[Records excerpted from a collection]
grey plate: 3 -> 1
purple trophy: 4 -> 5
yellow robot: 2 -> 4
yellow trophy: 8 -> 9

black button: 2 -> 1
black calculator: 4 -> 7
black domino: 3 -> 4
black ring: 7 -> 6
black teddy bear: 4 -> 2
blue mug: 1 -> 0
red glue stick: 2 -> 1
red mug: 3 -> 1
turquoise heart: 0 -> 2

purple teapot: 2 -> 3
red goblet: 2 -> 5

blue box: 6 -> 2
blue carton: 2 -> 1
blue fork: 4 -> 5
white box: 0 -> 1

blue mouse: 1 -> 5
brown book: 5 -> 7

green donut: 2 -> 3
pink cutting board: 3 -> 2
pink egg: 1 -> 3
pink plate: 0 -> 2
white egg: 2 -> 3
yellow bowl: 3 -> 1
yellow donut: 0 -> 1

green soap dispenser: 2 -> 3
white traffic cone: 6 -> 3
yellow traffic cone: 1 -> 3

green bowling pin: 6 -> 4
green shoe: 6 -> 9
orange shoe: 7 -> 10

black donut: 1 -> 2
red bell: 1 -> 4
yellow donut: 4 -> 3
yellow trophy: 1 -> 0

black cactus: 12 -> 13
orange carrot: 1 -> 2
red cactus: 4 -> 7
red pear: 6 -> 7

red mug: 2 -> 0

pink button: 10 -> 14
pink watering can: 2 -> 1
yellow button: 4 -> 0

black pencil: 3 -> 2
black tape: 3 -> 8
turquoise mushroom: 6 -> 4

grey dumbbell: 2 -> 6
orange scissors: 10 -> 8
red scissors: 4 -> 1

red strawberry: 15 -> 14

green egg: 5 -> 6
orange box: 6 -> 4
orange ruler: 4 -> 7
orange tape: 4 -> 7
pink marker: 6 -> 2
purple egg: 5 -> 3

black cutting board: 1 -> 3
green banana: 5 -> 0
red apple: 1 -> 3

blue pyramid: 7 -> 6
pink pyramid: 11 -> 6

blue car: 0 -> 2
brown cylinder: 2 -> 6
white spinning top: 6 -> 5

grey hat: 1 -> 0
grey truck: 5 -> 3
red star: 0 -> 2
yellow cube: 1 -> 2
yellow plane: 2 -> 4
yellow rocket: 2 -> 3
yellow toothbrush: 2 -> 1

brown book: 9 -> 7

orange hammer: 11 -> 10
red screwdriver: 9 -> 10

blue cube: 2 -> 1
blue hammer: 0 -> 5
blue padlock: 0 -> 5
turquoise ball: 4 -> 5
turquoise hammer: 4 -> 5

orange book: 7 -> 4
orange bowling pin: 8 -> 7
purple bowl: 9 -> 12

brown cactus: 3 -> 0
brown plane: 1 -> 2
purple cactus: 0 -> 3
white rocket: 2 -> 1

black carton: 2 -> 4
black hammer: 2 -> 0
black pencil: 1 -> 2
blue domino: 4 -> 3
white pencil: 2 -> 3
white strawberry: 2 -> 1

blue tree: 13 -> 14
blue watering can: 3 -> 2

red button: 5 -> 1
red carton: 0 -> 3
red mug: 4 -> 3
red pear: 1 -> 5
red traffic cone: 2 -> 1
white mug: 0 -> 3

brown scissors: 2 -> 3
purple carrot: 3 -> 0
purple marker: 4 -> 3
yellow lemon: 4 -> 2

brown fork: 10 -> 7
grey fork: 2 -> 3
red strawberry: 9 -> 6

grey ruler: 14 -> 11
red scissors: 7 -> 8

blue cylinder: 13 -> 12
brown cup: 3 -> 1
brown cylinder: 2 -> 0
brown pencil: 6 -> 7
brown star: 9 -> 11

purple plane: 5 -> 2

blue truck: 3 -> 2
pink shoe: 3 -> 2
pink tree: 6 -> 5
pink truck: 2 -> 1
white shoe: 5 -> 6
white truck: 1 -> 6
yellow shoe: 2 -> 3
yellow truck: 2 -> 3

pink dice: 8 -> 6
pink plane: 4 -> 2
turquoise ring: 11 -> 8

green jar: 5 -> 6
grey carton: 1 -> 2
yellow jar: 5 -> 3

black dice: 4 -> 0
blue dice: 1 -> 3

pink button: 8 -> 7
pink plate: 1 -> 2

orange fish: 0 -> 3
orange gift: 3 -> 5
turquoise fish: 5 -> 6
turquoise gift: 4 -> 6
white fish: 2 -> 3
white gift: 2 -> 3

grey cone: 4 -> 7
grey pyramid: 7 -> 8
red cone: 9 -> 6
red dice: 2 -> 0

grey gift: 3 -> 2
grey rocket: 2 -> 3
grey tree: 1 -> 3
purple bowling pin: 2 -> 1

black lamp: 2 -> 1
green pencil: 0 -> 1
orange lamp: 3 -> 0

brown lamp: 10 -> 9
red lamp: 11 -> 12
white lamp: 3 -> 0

The problem: Of the lines above, extract only those from the line with "yellow button: 4 -> 0" to the line with "grey truck: 5 -> 3", both included, exactly as written.

Your solution:
yellow button: 4 -> 0

black pencil: 3 -> 2
black tape: 3 -> 8
turquoise mushroom: 6 -> 4

grey dumbbell: 2 -> 6
orange scissors: 10 -> 8
red scissors: 4 -> 1

red strawberry: 15 -> 14

green egg: 5 -> 6
orange box: 6 -> 4
orange ruler: 4 -> 7
orange tape: 4 -> 7
pink marker: 6 -> 2
purple egg: 5 -> 3

black cutting board: 1 -> 3
green banana: 5 -> 0
red apple: 1 -> 3

blue pyramid: 7 -> 6
pink pyramid: 11 -> 6

blue car: 0 -> 2
brown cylinder: 2 -> 6
white spinning top: 6 -> 5

grey hat: 1 -> 0
grey truck: 5 -> 3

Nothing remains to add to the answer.